I need the number of lines in the data that include "yellow"; reply with that number alone.

=== ENTRIES SUPPLIED ===

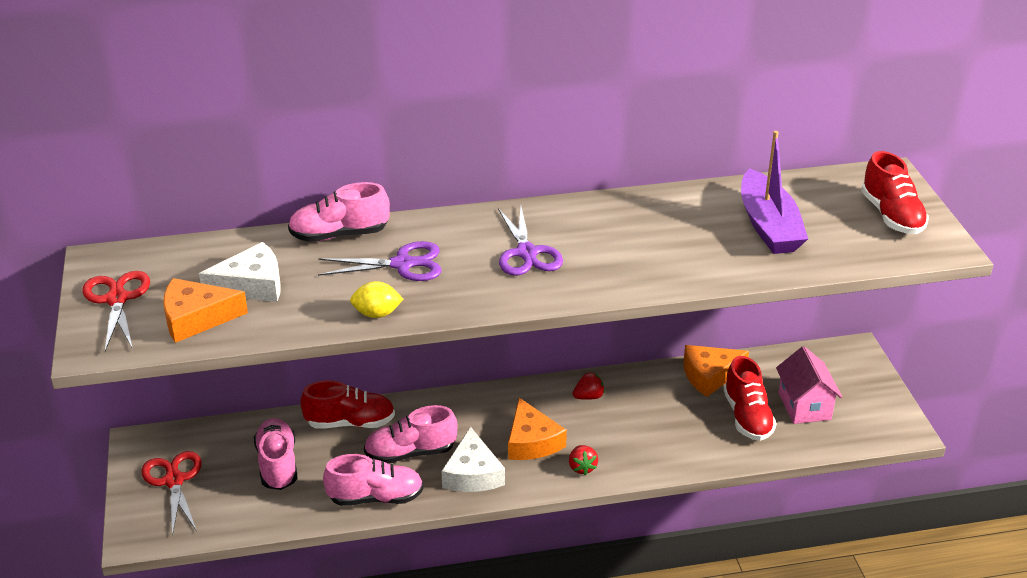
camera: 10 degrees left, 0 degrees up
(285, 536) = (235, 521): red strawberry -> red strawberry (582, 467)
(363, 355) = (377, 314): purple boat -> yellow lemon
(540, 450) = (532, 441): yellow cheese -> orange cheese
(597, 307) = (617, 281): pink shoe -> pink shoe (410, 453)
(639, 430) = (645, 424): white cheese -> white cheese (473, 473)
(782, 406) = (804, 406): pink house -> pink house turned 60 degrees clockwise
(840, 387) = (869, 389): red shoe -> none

===

> TASK RESPONSE:
2